_WHAT IS NEEDED_
What is the number of lines in the data below that contain "turquesa"? Answer with that number and no other words.

=== RECORDS SHOWN ===

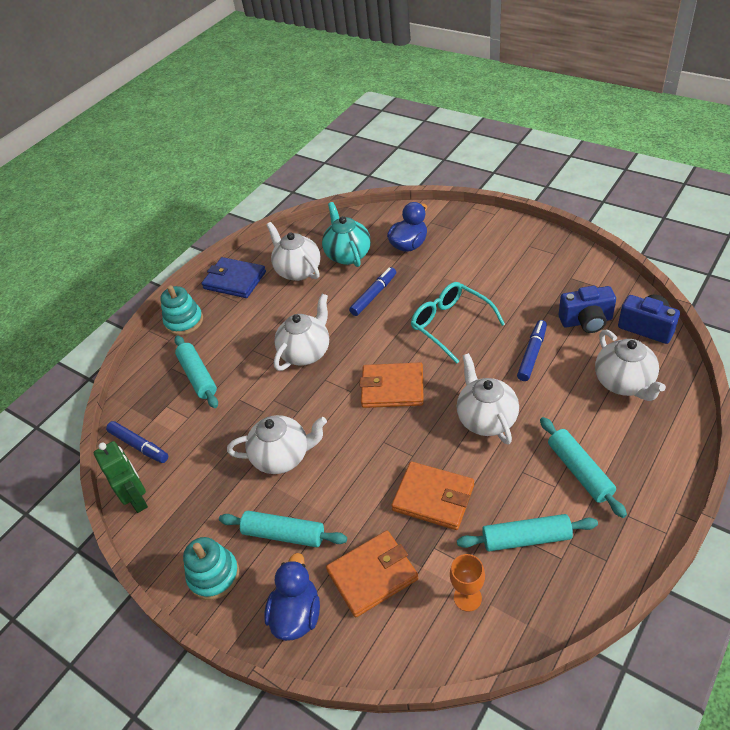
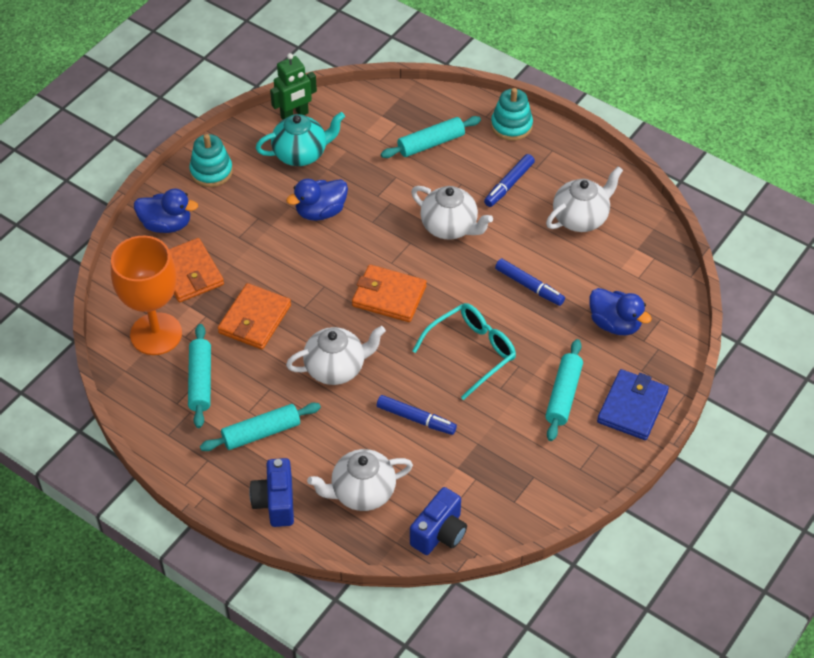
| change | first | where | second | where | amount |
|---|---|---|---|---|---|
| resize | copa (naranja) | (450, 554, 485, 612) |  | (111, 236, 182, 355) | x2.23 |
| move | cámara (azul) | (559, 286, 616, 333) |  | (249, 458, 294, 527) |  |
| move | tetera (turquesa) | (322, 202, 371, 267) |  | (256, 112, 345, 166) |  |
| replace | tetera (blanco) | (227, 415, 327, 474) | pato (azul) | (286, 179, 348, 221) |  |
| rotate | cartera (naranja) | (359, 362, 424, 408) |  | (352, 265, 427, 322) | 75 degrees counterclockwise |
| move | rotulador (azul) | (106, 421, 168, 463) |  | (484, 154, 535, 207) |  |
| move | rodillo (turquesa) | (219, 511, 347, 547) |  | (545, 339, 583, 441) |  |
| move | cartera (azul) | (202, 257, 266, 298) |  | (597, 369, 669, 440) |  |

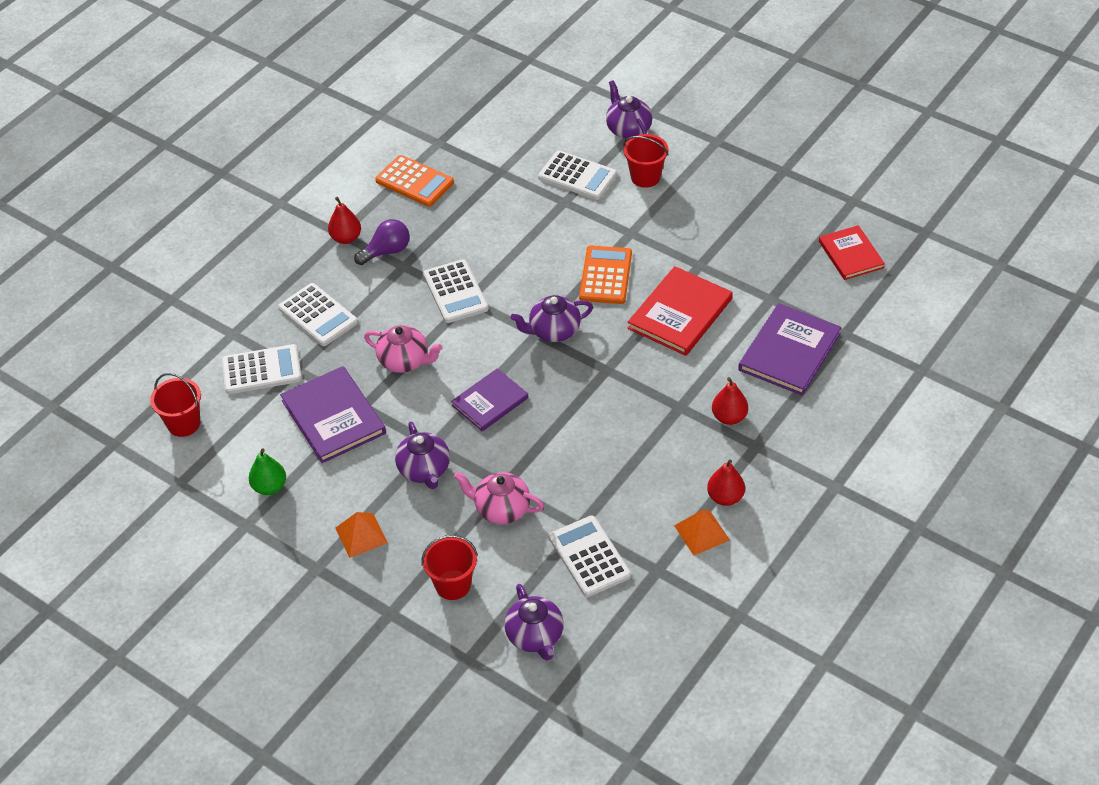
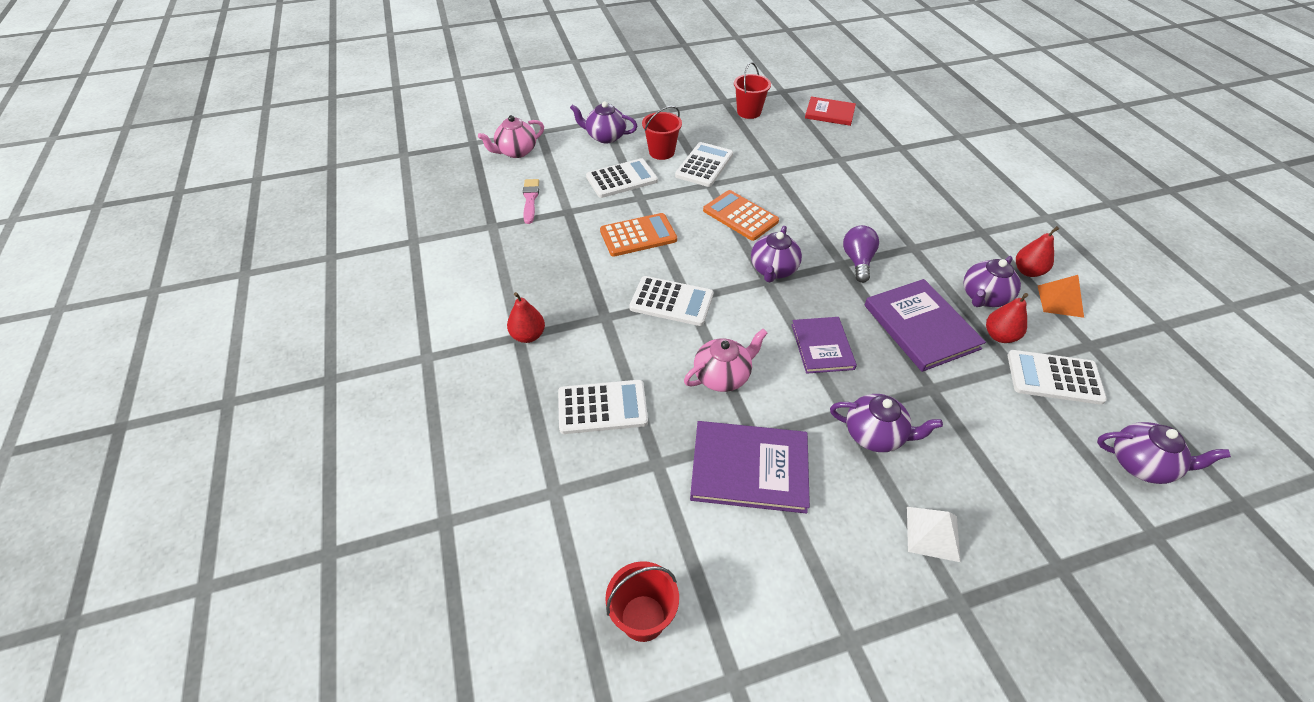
| change | first | where | second | where | amount |
|---|---|---|---|---|---|
| move | tetera (rosa) | (454, 472, 544, 524) |  | (478, 115, 544, 158) |  |
| insert |  |  | pincel (rosa) | (523, 179, 539, 224) |  |
| move | calculadora (naranja) | (375, 155, 454, 207) |  | (600, 213, 677, 257) |  |
| move | calculadora (blanco) | (222, 344, 302, 394) |  | (675, 142, 733, 187) |  |
| move | balde (rojo) | (422, 535, 478, 600) |  | (734, 62, 771, 119) |  |
| move | bombilla (morado) | (354, 219, 410, 265) |  | (843, 225, 879, 283) |  |
| move | libro (morado) | (738, 303, 841, 395) |  | (865, 279, 986, 372) |  |
| recolor | pirámide (naranja) | (335, 512, 388, 558) | pirámide (blanco) | (907, 507, 960, 562) |  |
| insert |  |  | tetera (morado) | (963, 256, 1021, 307) |  |
| move | pera (rojo) | (712, 377, 748, 425) |  | (986, 293, 1028, 343) |  |
| delete | pera (verde) | (249, 448, 286, 495) |  |  |  |
| delete | libro (rojo) | (628, 266, 733, 356) |  |  |  |

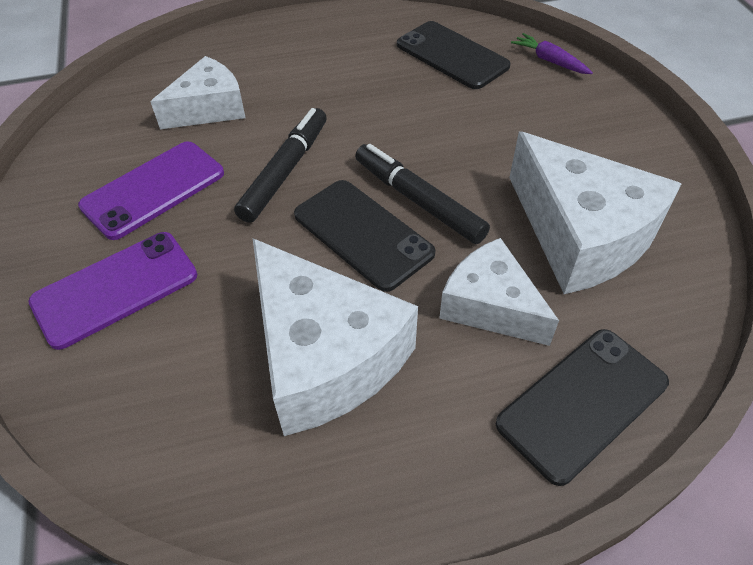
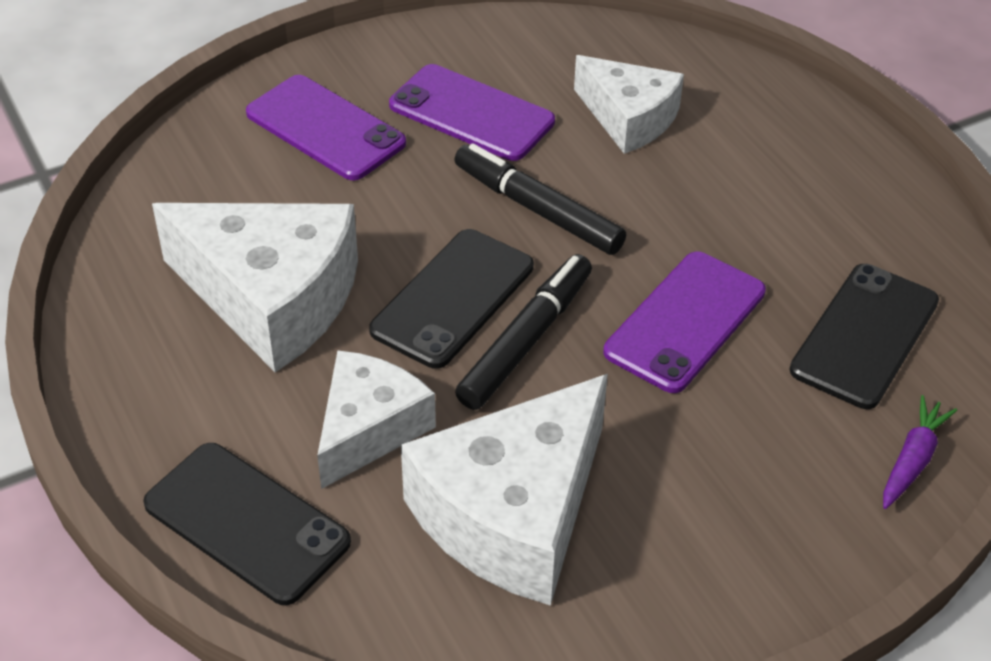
| change | first | where | second | where | amount |
|---|---|---|---|---|---|
| rotate | queso (blanco) | (253, 238, 418, 436) |  | (152, 203, 358, 372) | 105 degrees counterclockwise |
| rotate | rotulador (negro) | (234, 108, 327, 223) |  | (454, 143, 626, 255) | 150 degrees counterclockwise |
| insert |  |  | móvil (morado) | (603, 251, 766, 393) |  |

===

_REPLY TO THE EXERCISE_
2